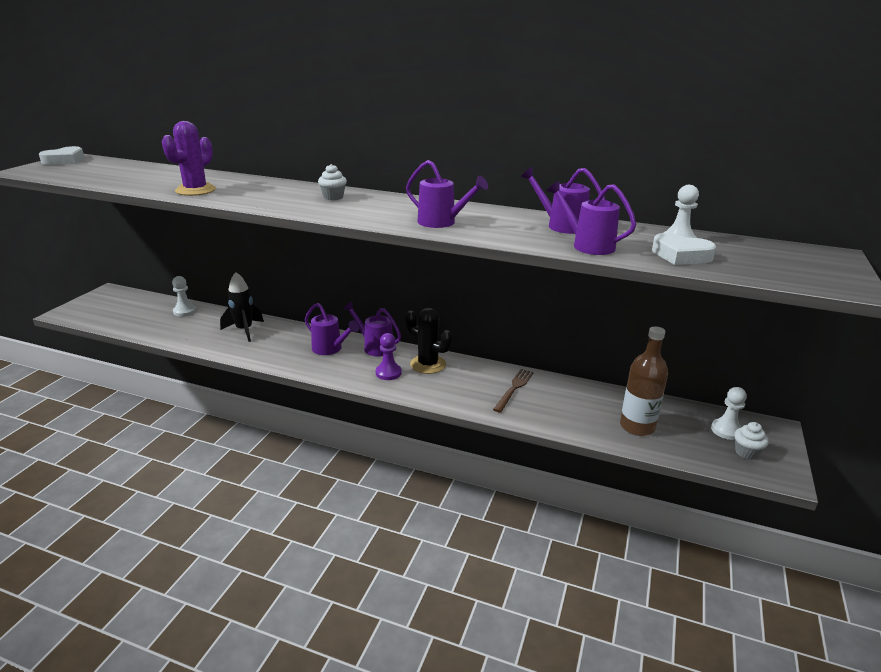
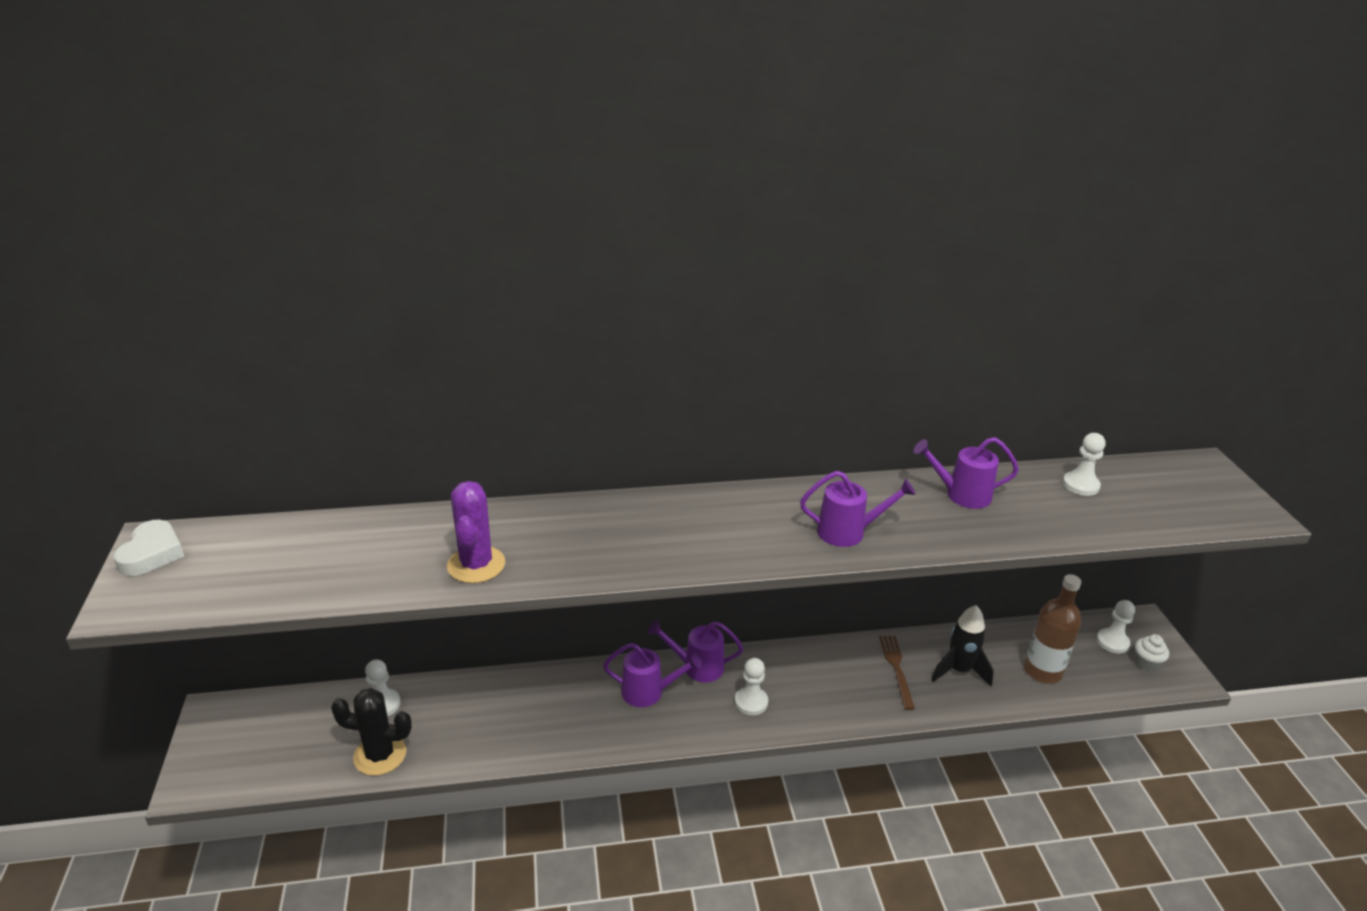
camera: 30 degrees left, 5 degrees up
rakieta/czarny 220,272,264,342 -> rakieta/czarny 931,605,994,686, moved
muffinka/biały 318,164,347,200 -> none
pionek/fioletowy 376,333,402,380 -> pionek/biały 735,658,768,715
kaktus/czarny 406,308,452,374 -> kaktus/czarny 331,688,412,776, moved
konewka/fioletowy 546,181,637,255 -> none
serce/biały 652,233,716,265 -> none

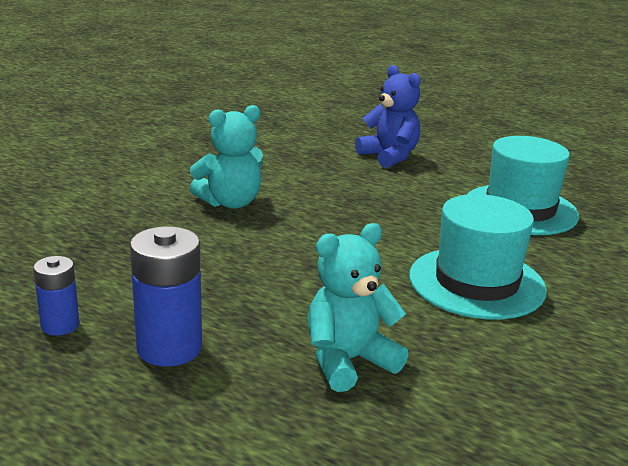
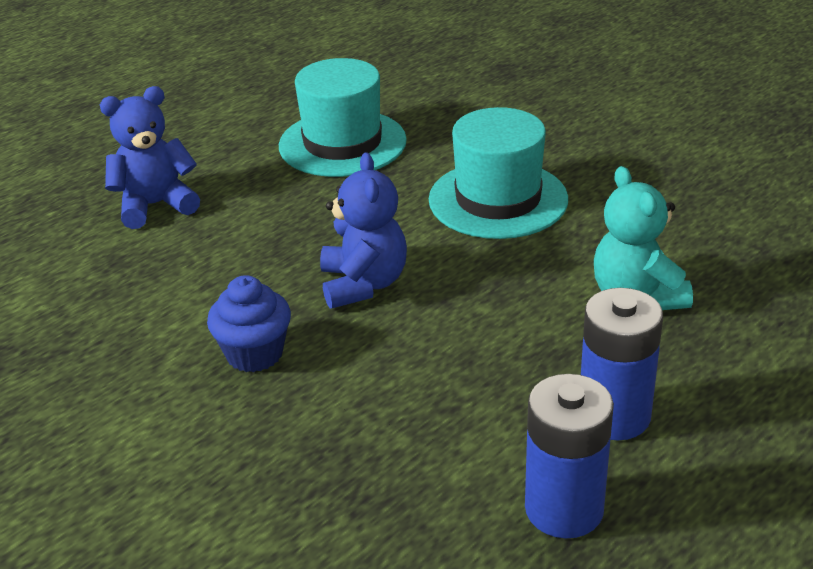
camera: 75 degrees left, 10 degrees up
bateria/niebieski 33,256,79,336 -> bateria/niebieski 525,374,614,538, x1.68
miś/turkusowy 190,105,263,209 -> muffinka/niebieski 207,275,291,372
none -> miś/niebieski 320,152,407,309

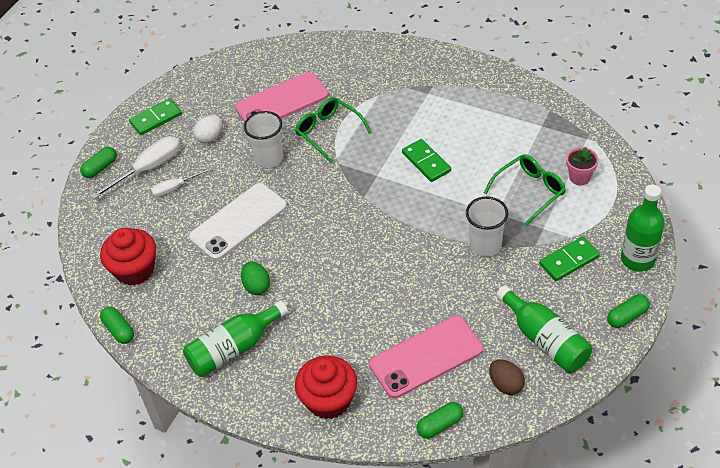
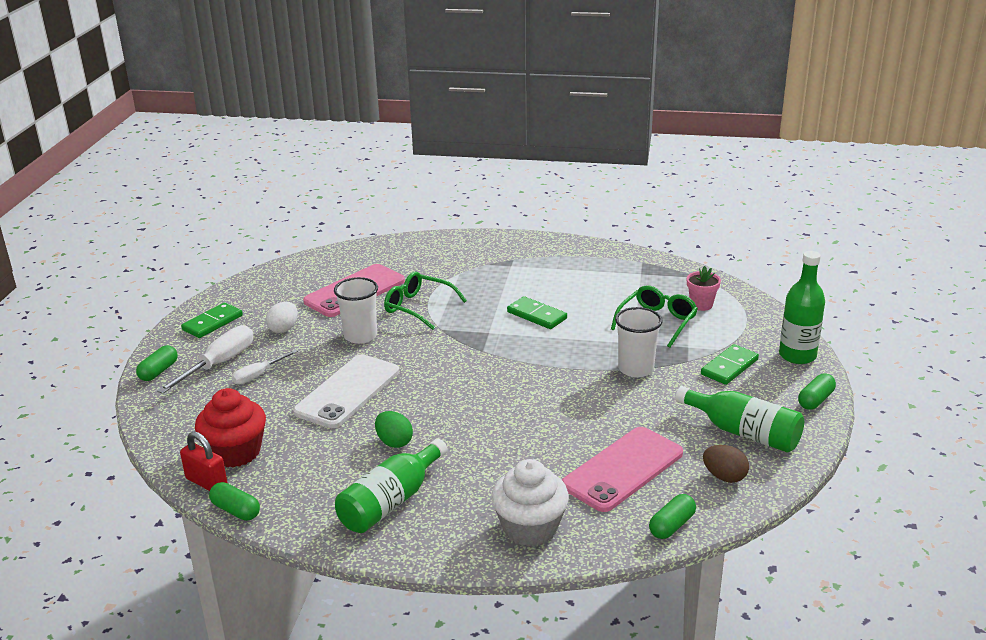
camera: 20 degrees left, 20 degrees down
muffinka/czerwony 295,355,357,419 -> muffinka/biały 491,459,569,547
none -> kłódka/czerwony 180,432,228,491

==*==

[Work request]
Reproduce the lines from the one holding "none -> miś/niebieski 320,152,407,309" through the end of the entries above exactly, keeping both ends and dropping every picture.

[Output of the exercise]
none -> miś/niebieski 320,152,407,309

camera: 20 degrees left, 20 degrees down
muffinka/czerwony 295,355,357,419 -> muffinka/biały 491,459,569,547
none -> kłódka/czerwony 180,432,228,491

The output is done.